# EXERCISE REQUIREMENTS
Your task is to output, without alteration, each line from the one containing "camera: 10 degrees left, 10 degrees down" through the final line of the records below.

# Before-and-after object lists
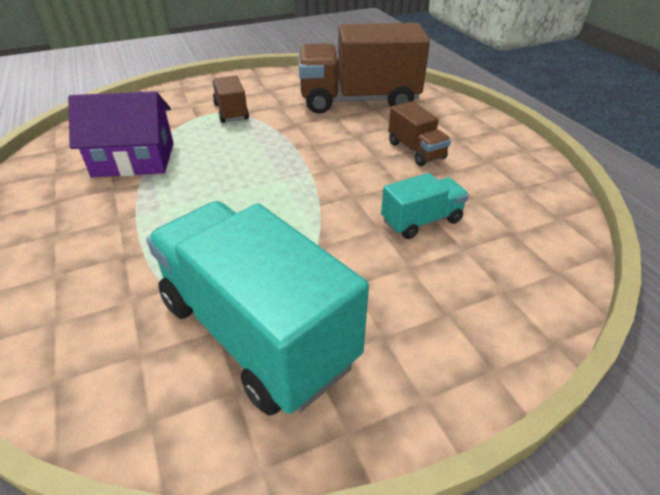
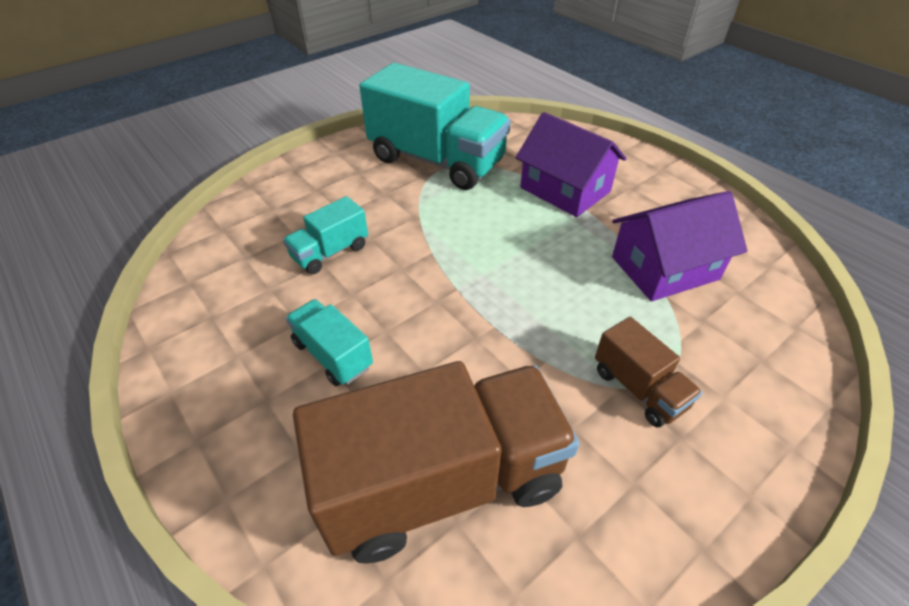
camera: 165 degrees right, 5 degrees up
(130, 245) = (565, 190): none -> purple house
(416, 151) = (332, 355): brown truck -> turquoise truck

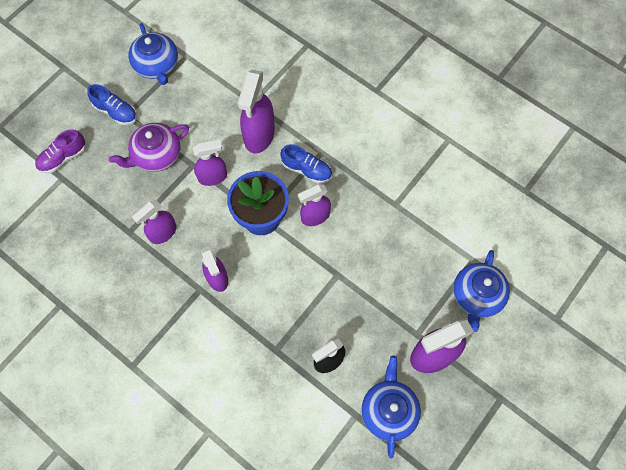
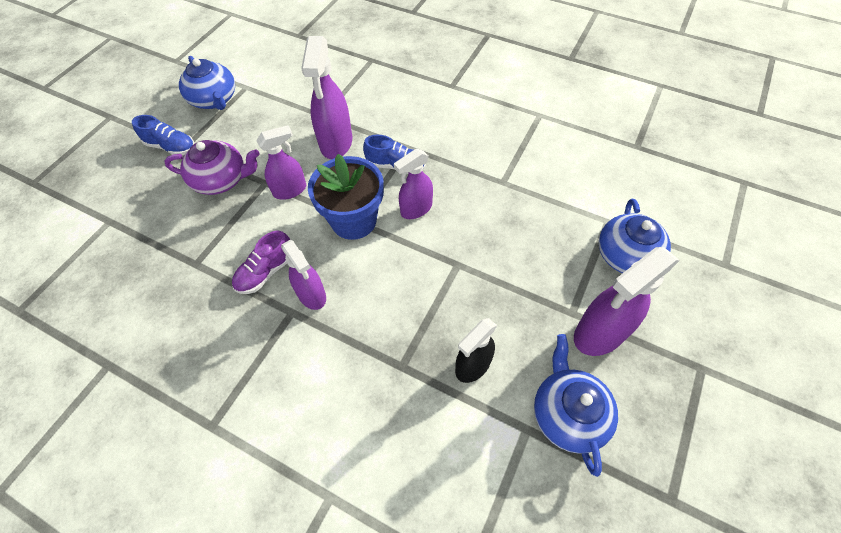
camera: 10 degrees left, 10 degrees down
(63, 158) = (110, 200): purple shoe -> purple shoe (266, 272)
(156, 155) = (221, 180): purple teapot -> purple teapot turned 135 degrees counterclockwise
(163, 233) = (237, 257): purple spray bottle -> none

# SOLUTION TO THIS TASK
camera: 10 degrees left, 10 degrees down
(63, 158) = (110, 200): purple shoe -> purple shoe (266, 272)
(156, 155) = (221, 180): purple teapot -> purple teapot turned 135 degrees counterclockwise
(163, 233) = (237, 257): purple spray bottle -> none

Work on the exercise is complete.